What the task requires:
Go line by line through the data and copy those with the word "brown".

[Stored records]
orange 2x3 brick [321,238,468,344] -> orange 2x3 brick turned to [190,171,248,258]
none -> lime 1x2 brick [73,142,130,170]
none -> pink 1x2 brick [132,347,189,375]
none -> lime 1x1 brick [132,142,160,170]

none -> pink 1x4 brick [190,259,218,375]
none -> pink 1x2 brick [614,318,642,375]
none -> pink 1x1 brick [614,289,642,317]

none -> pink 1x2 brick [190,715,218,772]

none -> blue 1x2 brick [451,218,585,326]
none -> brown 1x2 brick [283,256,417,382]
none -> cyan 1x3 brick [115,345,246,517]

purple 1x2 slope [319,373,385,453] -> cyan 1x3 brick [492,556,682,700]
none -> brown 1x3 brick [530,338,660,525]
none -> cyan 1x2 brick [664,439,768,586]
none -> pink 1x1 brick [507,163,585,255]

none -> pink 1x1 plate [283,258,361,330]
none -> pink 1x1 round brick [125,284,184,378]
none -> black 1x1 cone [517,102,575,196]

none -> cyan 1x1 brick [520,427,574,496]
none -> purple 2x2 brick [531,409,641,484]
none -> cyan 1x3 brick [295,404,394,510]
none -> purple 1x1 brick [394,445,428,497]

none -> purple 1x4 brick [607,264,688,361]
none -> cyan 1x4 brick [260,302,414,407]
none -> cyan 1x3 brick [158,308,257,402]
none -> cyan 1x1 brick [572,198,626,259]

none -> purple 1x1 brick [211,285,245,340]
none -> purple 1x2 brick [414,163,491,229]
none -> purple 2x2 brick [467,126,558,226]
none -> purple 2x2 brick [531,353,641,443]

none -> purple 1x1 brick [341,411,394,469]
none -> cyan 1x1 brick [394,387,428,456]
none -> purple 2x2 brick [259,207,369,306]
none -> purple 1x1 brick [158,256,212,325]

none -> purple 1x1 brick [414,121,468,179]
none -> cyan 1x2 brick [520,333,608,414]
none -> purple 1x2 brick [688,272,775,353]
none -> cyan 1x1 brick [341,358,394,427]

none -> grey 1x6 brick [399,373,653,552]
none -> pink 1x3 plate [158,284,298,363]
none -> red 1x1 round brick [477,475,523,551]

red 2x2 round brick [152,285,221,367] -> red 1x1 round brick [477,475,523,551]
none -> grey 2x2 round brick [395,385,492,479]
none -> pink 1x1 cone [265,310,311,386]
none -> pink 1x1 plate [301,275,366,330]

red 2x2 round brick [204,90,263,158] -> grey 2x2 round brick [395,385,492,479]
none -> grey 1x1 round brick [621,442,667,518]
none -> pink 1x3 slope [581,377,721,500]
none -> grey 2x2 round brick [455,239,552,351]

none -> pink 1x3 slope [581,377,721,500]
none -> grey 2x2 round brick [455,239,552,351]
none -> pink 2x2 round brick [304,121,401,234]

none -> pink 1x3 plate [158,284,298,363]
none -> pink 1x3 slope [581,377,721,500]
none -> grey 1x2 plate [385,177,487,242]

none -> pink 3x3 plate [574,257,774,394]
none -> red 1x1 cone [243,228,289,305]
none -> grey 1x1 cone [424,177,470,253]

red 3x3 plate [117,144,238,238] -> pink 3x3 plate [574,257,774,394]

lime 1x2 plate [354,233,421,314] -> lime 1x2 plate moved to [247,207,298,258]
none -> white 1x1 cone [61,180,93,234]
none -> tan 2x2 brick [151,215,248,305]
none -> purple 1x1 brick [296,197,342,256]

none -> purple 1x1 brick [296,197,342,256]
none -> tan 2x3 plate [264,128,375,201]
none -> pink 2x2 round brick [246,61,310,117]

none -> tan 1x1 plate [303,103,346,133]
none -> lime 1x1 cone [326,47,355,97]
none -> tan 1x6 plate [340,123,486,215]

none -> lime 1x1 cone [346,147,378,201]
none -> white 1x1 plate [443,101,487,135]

Answer to this task:
none -> brown 1x2 brick [283,256,417,382]
none -> brown 1x3 brick [530,338,660,525]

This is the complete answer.